DATA FOR PROCESSING:

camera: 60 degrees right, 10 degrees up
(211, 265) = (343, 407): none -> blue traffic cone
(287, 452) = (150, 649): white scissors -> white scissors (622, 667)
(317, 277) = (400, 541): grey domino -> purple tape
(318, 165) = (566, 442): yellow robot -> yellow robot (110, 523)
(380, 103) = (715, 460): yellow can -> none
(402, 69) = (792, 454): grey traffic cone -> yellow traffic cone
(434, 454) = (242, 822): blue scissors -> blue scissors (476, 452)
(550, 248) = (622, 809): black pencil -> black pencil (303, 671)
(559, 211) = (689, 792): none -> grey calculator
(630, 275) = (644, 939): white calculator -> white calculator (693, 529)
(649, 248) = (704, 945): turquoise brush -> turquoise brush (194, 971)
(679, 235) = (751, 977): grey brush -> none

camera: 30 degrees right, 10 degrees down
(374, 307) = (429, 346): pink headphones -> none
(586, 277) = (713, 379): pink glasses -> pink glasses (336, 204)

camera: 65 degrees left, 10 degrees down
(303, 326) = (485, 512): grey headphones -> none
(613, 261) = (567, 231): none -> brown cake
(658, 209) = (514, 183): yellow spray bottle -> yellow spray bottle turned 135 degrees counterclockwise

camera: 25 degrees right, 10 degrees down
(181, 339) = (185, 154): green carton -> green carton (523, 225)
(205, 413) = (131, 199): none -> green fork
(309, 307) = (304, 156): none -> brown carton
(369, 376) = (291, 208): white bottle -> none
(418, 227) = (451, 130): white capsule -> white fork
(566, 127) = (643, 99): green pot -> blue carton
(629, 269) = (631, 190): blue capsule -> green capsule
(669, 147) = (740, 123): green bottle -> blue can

PROBLEM REQUIREMENTS: Repeat the listing above line by line, exactly as written.

ANSWER FOR THIS EXERCISE:
camera: 60 degrees right, 10 degrees up
(211, 265) = (343, 407): none -> blue traffic cone
(287, 452) = (150, 649): white scissors -> white scissors (622, 667)
(317, 277) = (400, 541): grey domino -> purple tape
(318, 165) = (566, 442): yellow robot -> yellow robot (110, 523)
(380, 103) = (715, 460): yellow can -> none
(402, 69) = (792, 454): grey traffic cone -> yellow traffic cone
(434, 454) = (242, 822): blue scissors -> blue scissors (476, 452)
(550, 248) = (622, 809): black pencil -> black pencil (303, 671)
(559, 211) = (689, 792): none -> grey calculator
(630, 275) = (644, 939): white calculator -> white calculator (693, 529)
(649, 248) = (704, 945): turquoise brush -> turquoise brush (194, 971)
(679, 235) = (751, 977): grey brush -> none

camera: 30 degrees right, 10 degrees down
(374, 307) = (429, 346): pink headphones -> none
(586, 277) = (713, 379): pink glasses -> pink glasses (336, 204)

camera: 65 degrees left, 10 degrees down
(303, 326) = (485, 512): grey headphones -> none
(613, 261) = (567, 231): none -> brown cake
(658, 209) = (514, 183): yellow spray bottle -> yellow spray bottle turned 135 degrees counterclockwise

camera: 25 degrees right, 10 degrees down
(181, 339) = (185, 154): green carton -> green carton (523, 225)
(205, 413) = (131, 199): none -> green fork
(309, 307) = (304, 156): none -> brown carton
(369, 376) = (291, 208): white bottle -> none
(418, 227) = (451, 130): white capsule -> white fork
(566, 127) = (643, 99): green pot -> blue carton
(629, 269) = (631, 190): blue capsule -> green capsule
(669, 147) = (740, 123): green bottle -> blue can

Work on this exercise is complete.